Work to complete:
A word-for-word copy of the lines below, starting at the line with "none -> white brick B5 level 1" and ending at the last one, is what you should give. Omit every picture.

Records for the task:

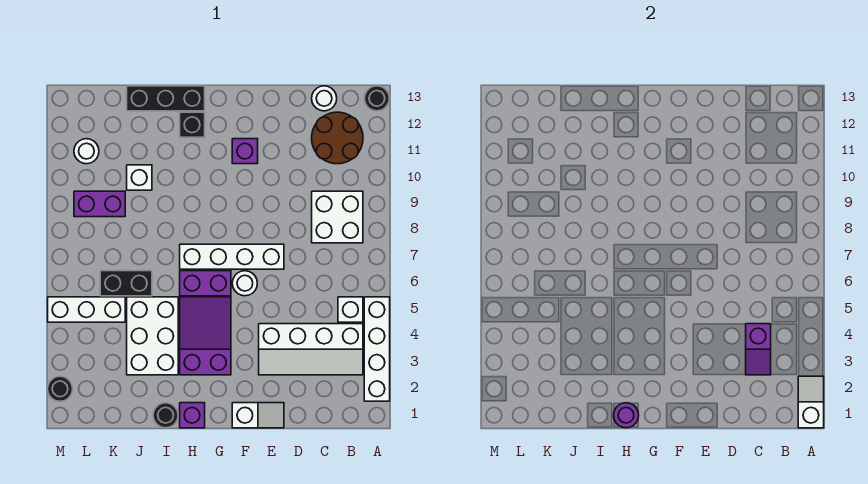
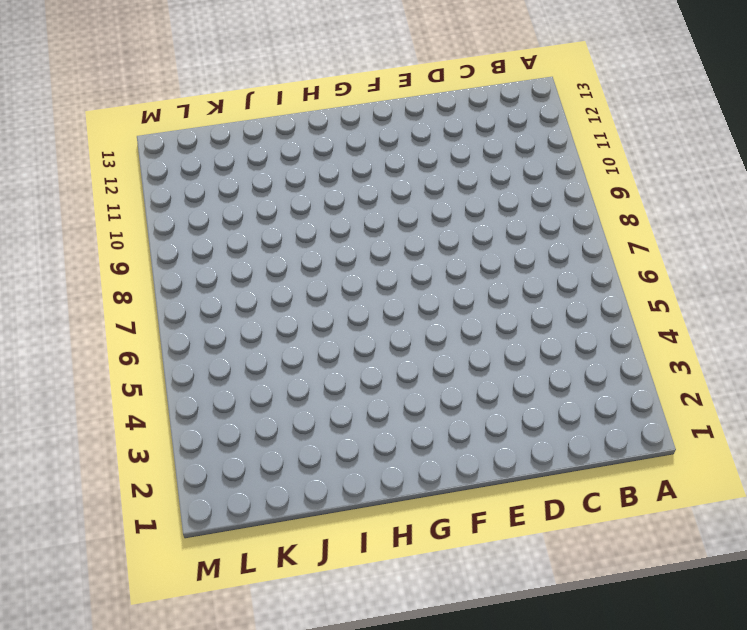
none -> white brick A2:A5 level 1
none -> black round brick A13 level 1
none -> white slope B3:E4 level 1 top 4

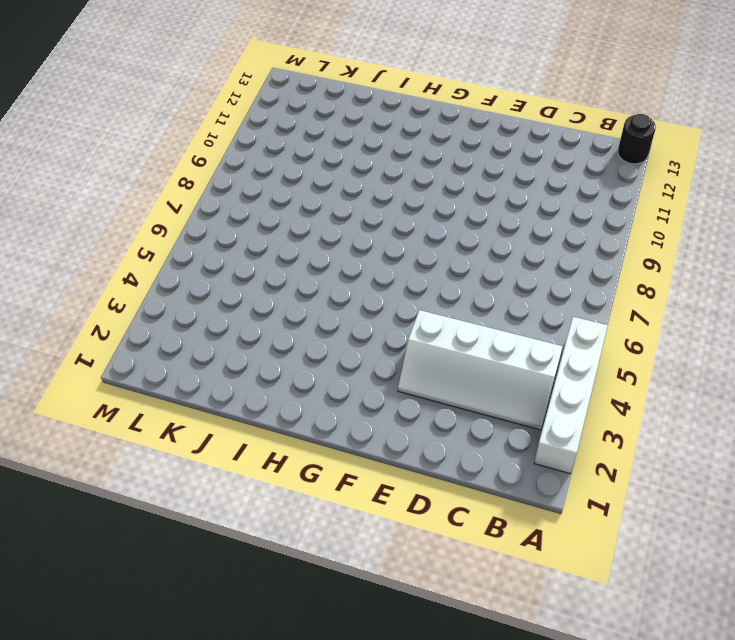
none -> white brick B5 level 1
none -> white brick B8:C9 level 1
none -> brown round brick B11:C12 level 1

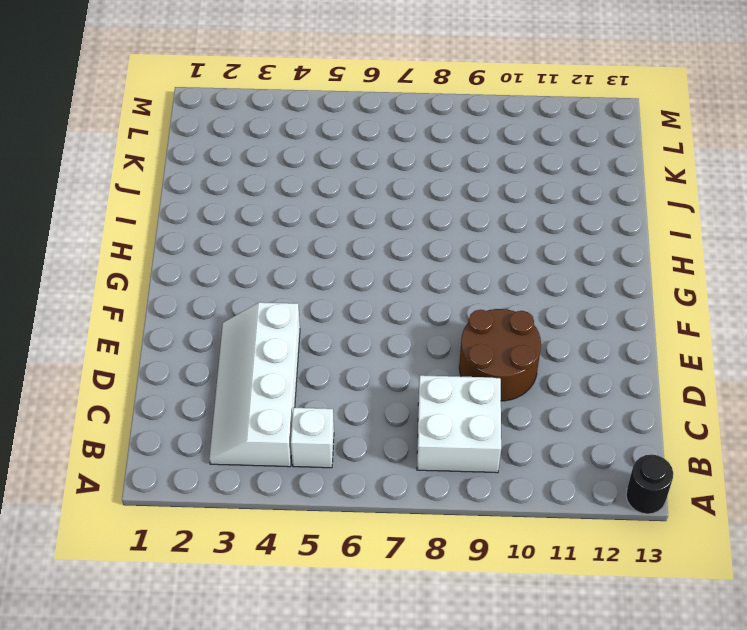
brown round brick D9:E10 level 1 -> brown round brick B11:C12 level 1
none -> white brick A2:A5 level 1
none -> white round brick C13 level 1
none -> white slope E1:F1 level 1 top F

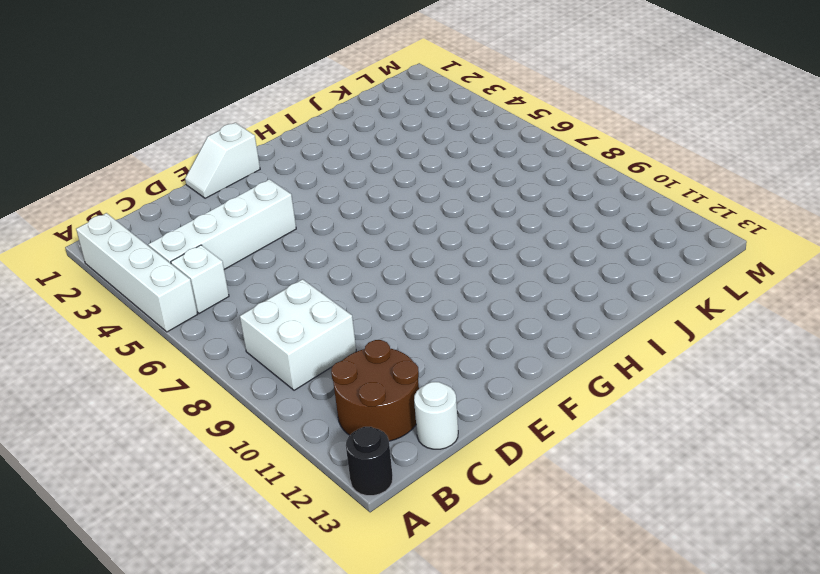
none -> white brick E7:H7 level 1
none -> white round brick F6 level 1
none -> purple brick F11 level 1

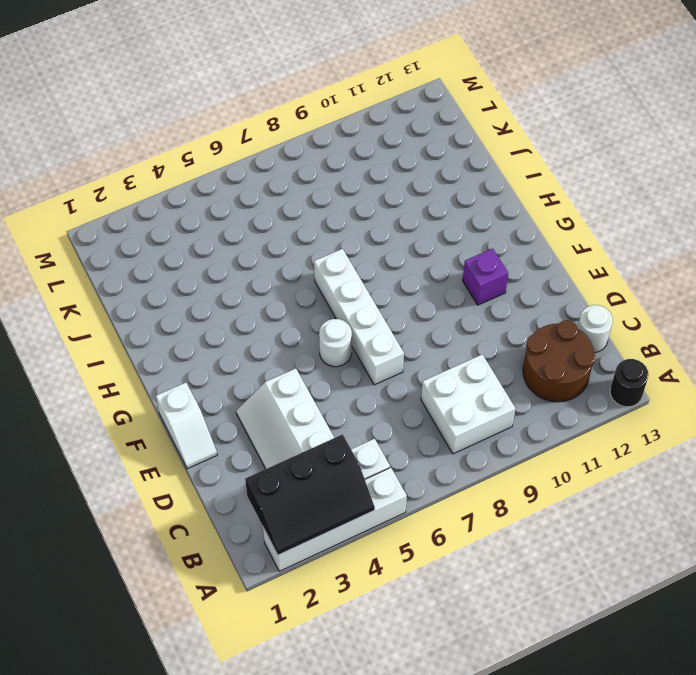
black slope A2:B4 level 2 top B -> white slope A1:A2 level 2 top 1
none -> purple slope G3:H5 level 1 top 3
none -> purple brick G6:H6 level 1
none -> purple brick H1 level 1

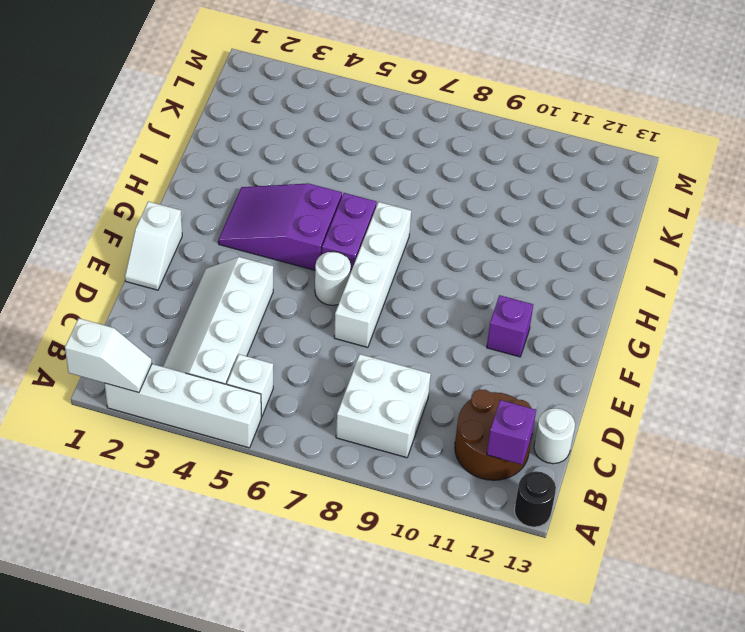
purple brick B12 level 2 -> purple brick H1 level 1
purple slope G3:H5 level 1 top 5 -> purple slope G3:H5 level 1 top 3
none -> black brick H12 level 1
none -> black brick H13:J13 level 1
none -> black round brick I1 level 1

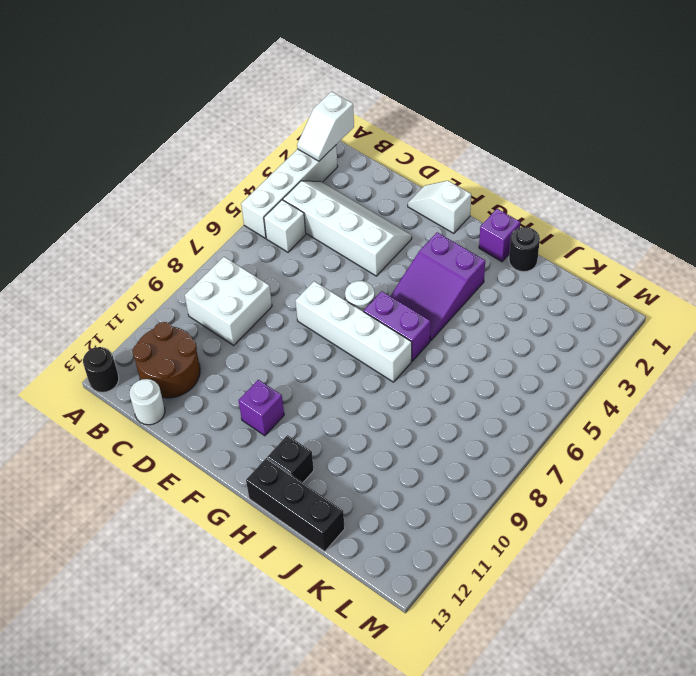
none -> white brick I3:J5 level 1
none -> black brick J6:K6 level 1
none -> white brick J10 level 1

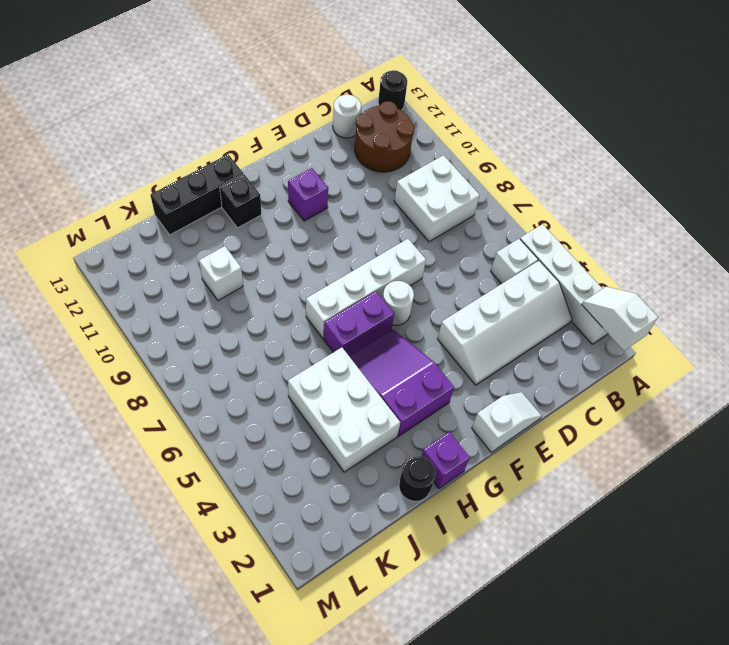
none -> black brick J6:K6 level 1
none -> white brick K5:M5 level 1
none -> purple brick K9:L9 level 1

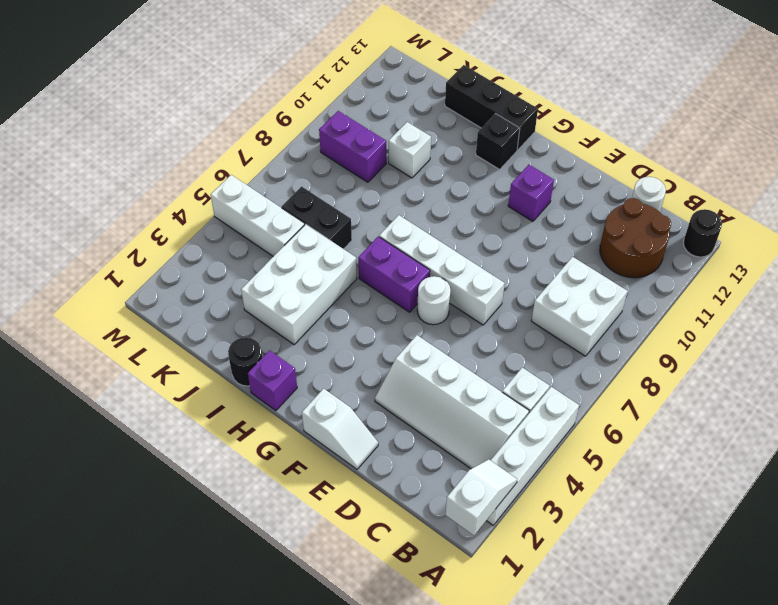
none -> purple slope G3:H5 level 1 top 3
none -> white round brick L11 level 1
none -> black round brick M2 level 1

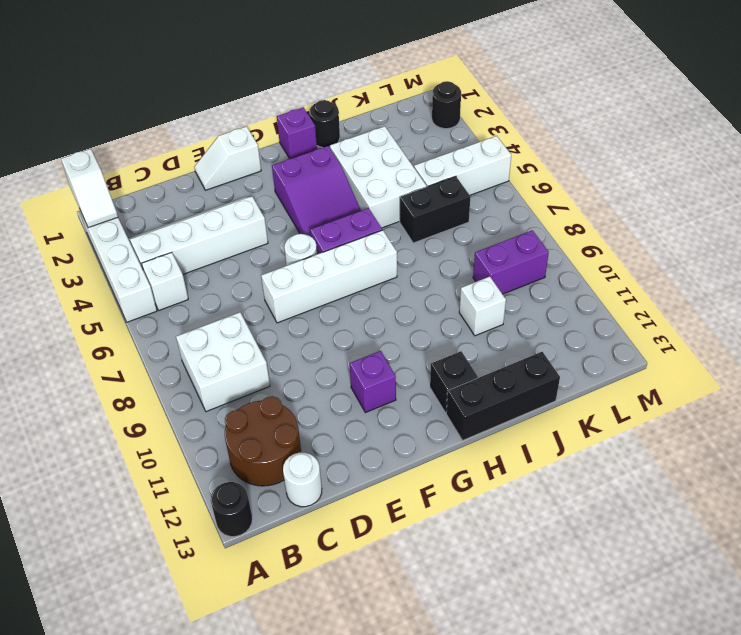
none -> white round brick L11 level 1
none -> purple slope C3:C4 level 2 top 4
none -> purple round brick H1 level 2

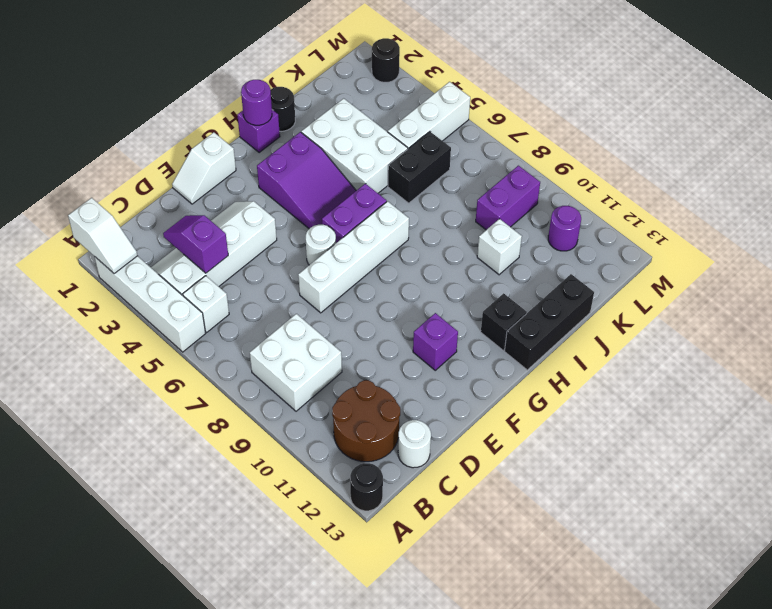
purple round brick L11 level 1 -> white round brick L11 level 1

Answer to the exercise:
none -> white brick B5 level 1
none -> white brick B8:C9 level 1
none -> brown round brick B11:C12 level 1

brown round brick D9:E10 level 1 -> brown round brick B11:C12 level 1
none -> white brick A2:A5 level 1
none -> white round brick C13 level 1
none -> white slope E1:F1 level 1 top F

none -> white brick E7:H7 level 1
none -> white round brick F6 level 1
none -> purple brick F11 level 1

black slope A2:B4 level 2 top B -> white slope A1:A2 level 2 top 1
none -> purple slope G3:H5 level 1 top 3
none -> purple brick G6:H6 level 1
none -> purple brick H1 level 1

purple brick B12 level 2 -> purple brick H1 level 1
purple slope G3:H5 level 1 top 5 -> purple slope G3:H5 level 1 top 3
none -> black brick H12 level 1
none -> black brick H13:J13 level 1
none -> black round brick I1 level 1

none -> white brick I3:J5 level 1
none -> black brick J6:K6 level 1
none -> white brick J10 level 1

none -> black brick J6:K6 level 1
none -> white brick K5:M5 level 1
none -> purple brick K9:L9 level 1

none -> purple slope G3:H5 level 1 top 3
none -> white round brick L11 level 1
none -> black round brick M2 level 1

none -> white round brick L11 level 1
none -> purple slope C3:C4 level 2 top 4
none -> purple round brick H1 level 2

purple round brick L11 level 1 -> white round brick L11 level 1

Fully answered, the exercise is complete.